* _Spatial reasoning data_:
■ ■ ■ ■ ■

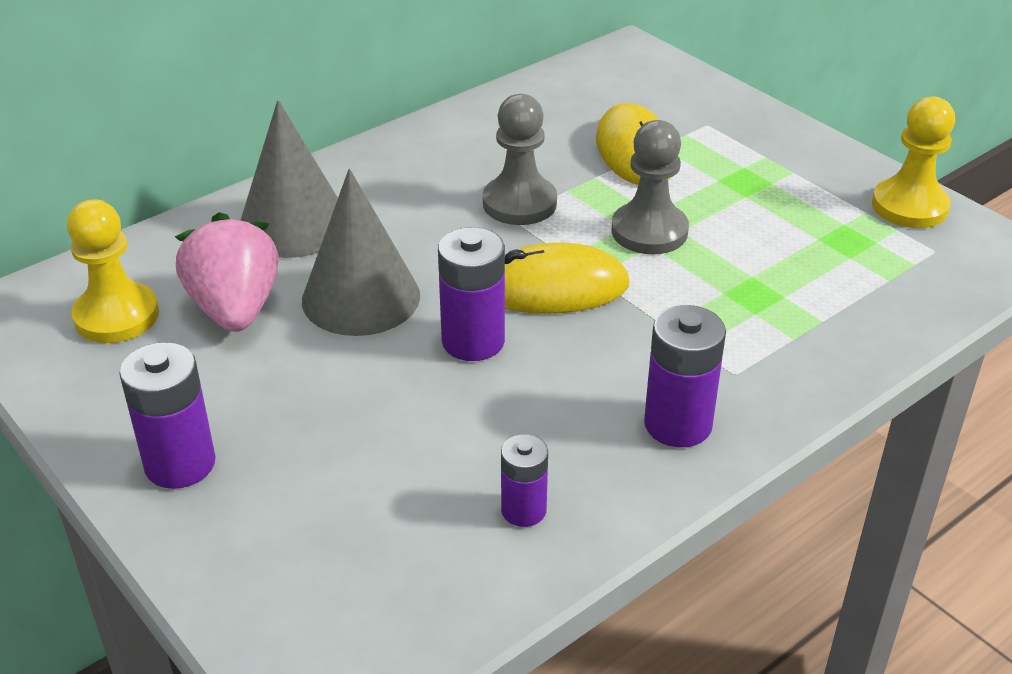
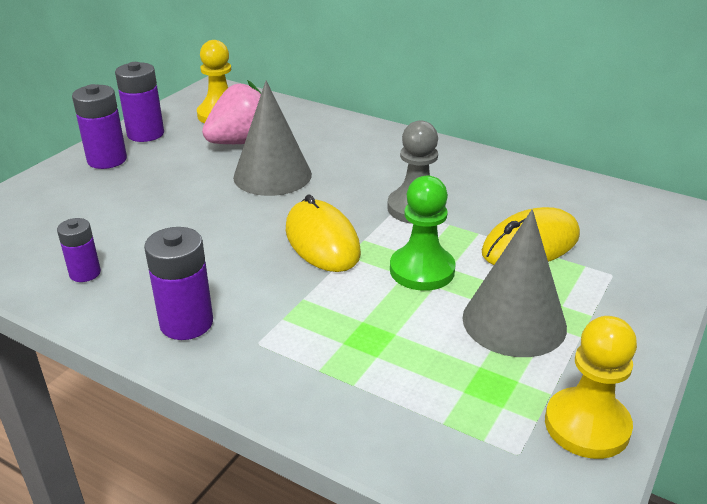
camera: 70 degrees right, 5 degrees down
(294, 224) = (333, 139): grey cone -> grey cone (514, 322)
(473, 341) = (246, 222): purple battery -> purple battery (145, 134)
(649, 231) = (422, 270): grey pawn -> green pawn

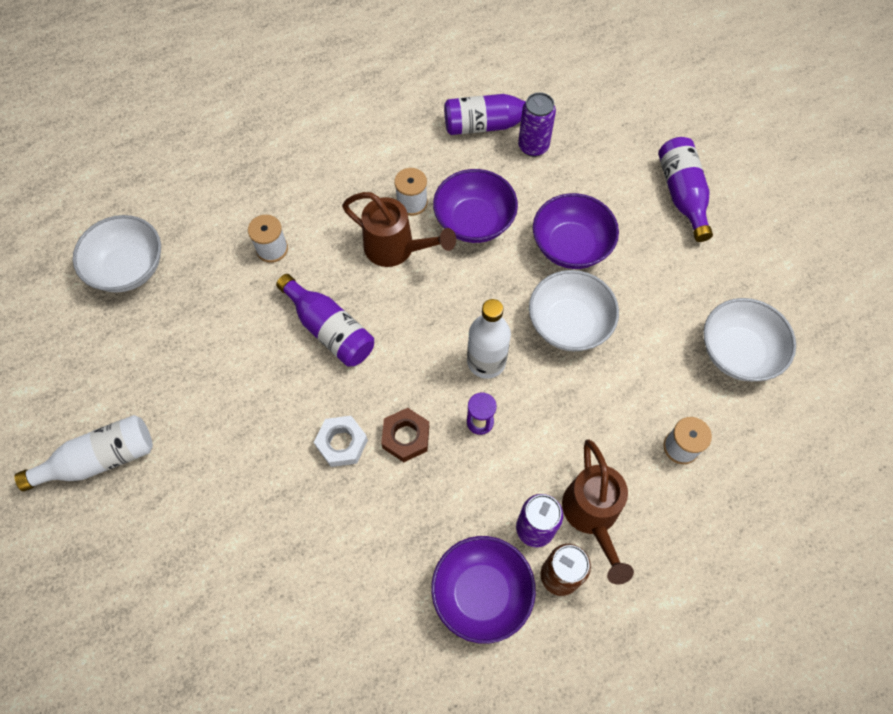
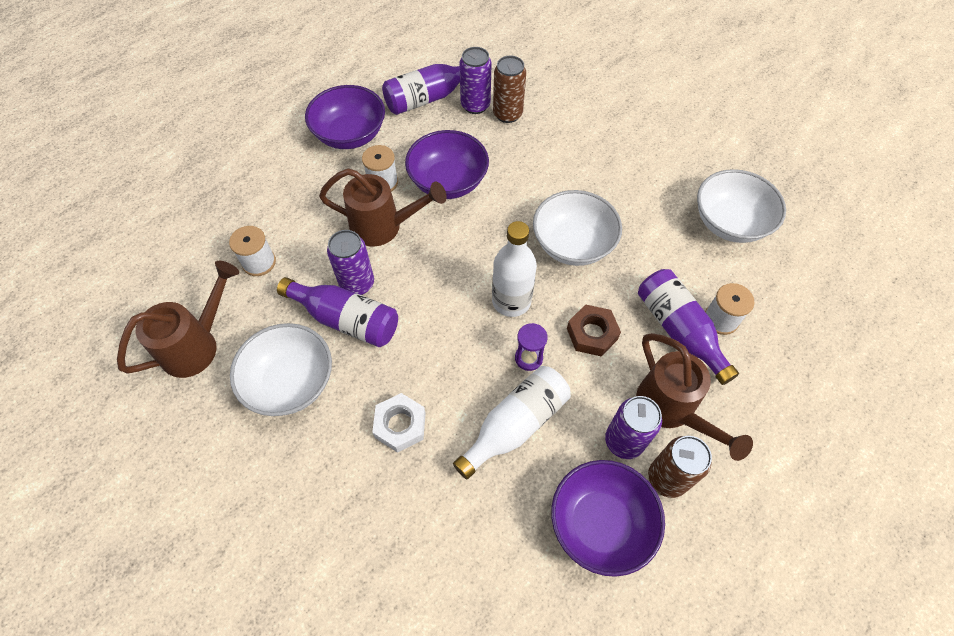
camera: 20 degrees left, 5 degrees down
(100, 459) = (139, 533): white bottle -> white bottle (515, 425)
(129, 268) = (110, 325): white bowl -> white bowl (290, 382)
(194, 310) = (197, 345): none -> brown watering can
(351, 298) = (357, 284): none -> purple can
(406, 437) = (462, 397): brown nut -> brown nut (592, 334)
(562, 165) = (507, 114): none -> brown can
(571, 246) = (545, 178): purple bowl -> purple bowl (350, 135)
(682, 194) = (621, 109): purple bottle -> purple bottle (678, 330)

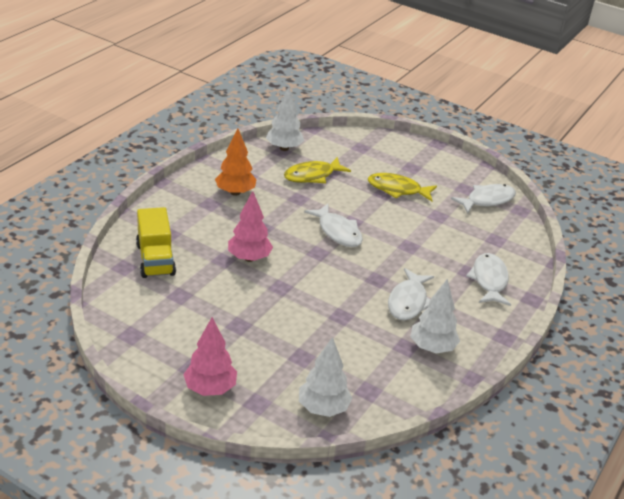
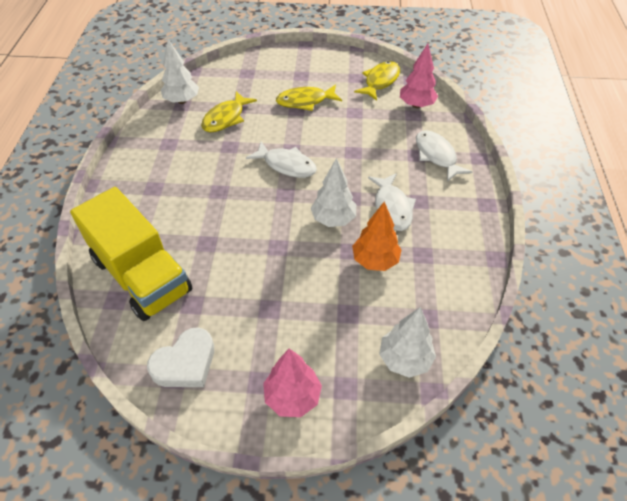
camera: 25 degrees left, 15 degrees up
(145, 330) = (185, 363): none -> white heart
(155, 259) = (142, 275): yellow truck -> yellow truck, size x1.58
(235, 192) = (169, 165): orange tree -> orange tree (375, 261)
(249, 258) = (229, 229): pink tree -> pink tree (416, 105)
(432, 347) = (443, 244): white tree -> white tree (333, 219)
(487, 200) = (380, 81): white fish -> yellow fish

■ ■ ■ ■ ■

* _What you need to do_: Only a number is expected: the count of lines in the data that contain the word "none".

* _Reply to the task_: 4